→ **YOUR ASSIGNMENT**
Nothing outside the stretch is wanted. Repeat exactly the lines of the listing below from the one that contains "grey brick F6:F7" through the one that contains "purple tile H3:H4", both ends included.

→ **RECORDS**
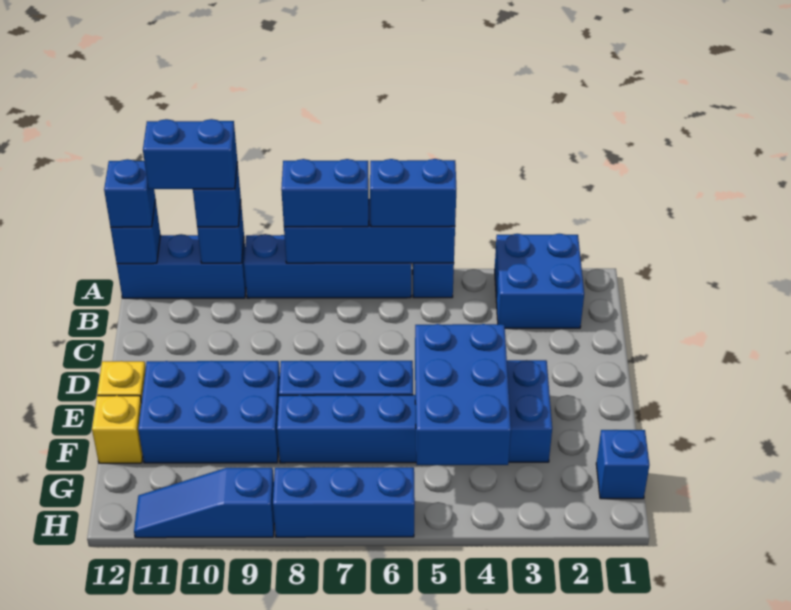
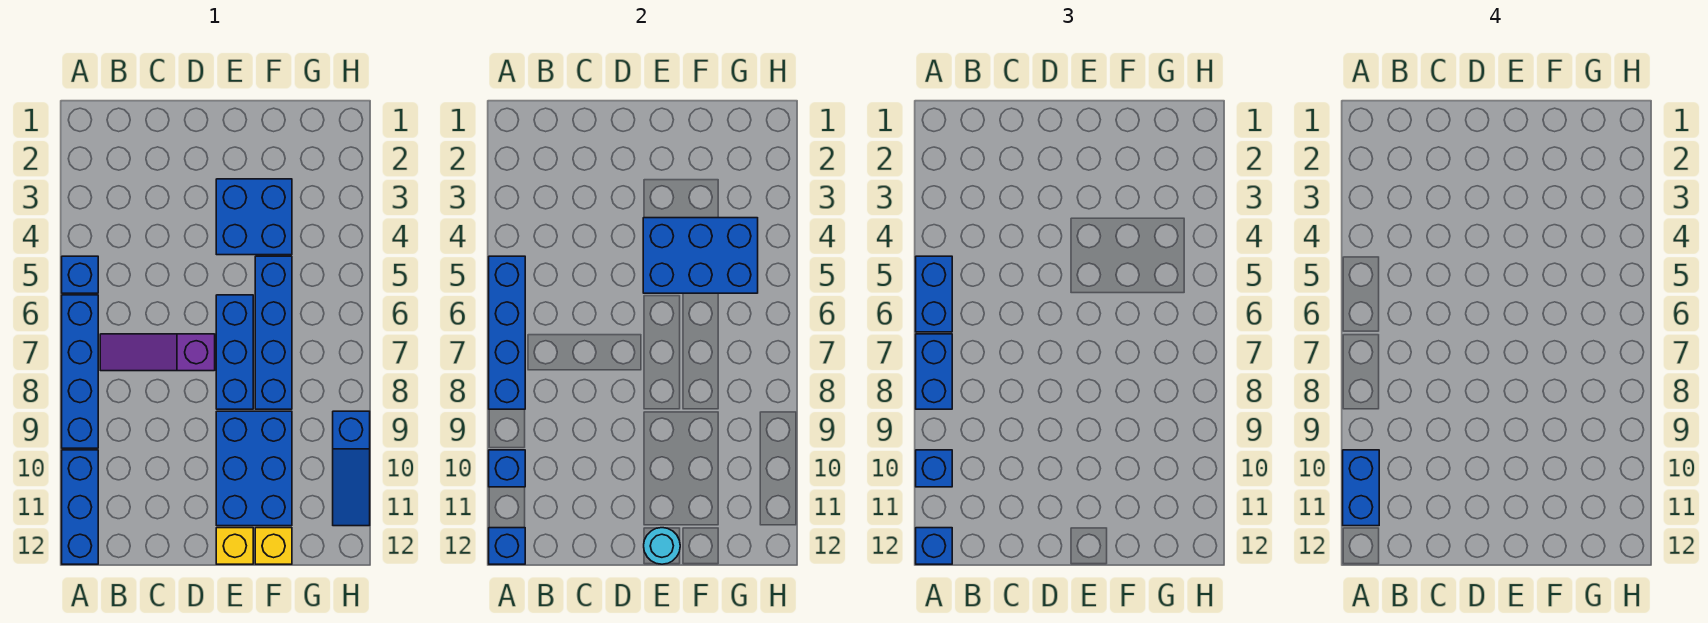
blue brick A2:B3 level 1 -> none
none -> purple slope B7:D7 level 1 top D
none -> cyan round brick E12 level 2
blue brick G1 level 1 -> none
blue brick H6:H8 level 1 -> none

==

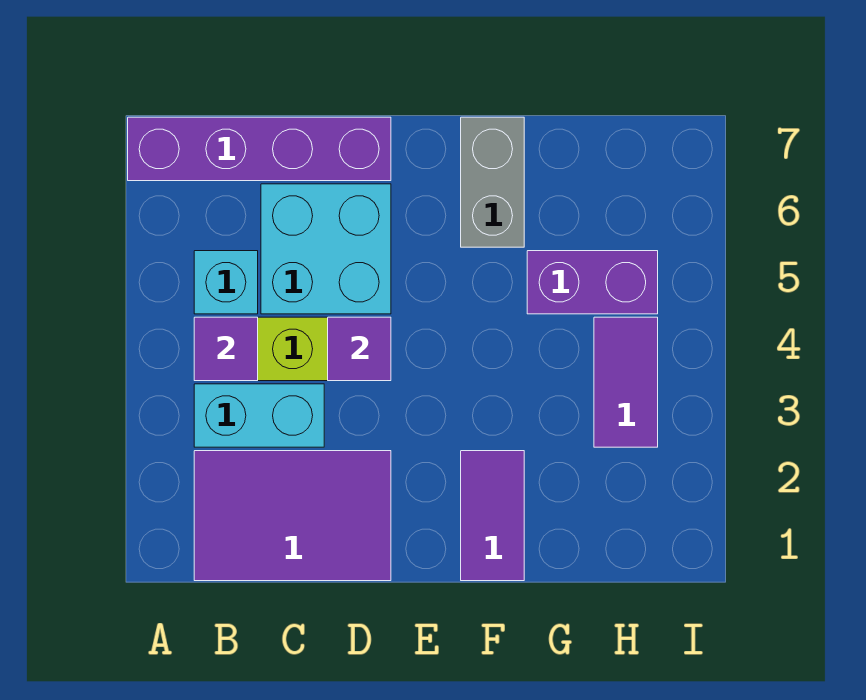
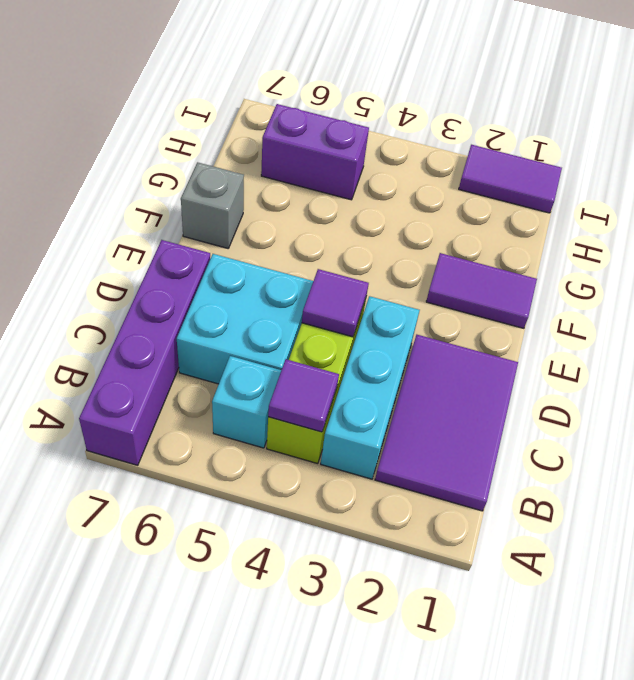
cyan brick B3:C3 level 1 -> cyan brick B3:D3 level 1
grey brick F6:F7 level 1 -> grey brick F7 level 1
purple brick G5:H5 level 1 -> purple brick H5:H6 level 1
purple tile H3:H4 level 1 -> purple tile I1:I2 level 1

→ **RESPONSE BOX**
grey brick F6:F7 level 1 -> grey brick F7 level 1
purple brick G5:H5 level 1 -> purple brick H5:H6 level 1
purple tile H3:H4 level 1 -> purple tile I1:I2 level 1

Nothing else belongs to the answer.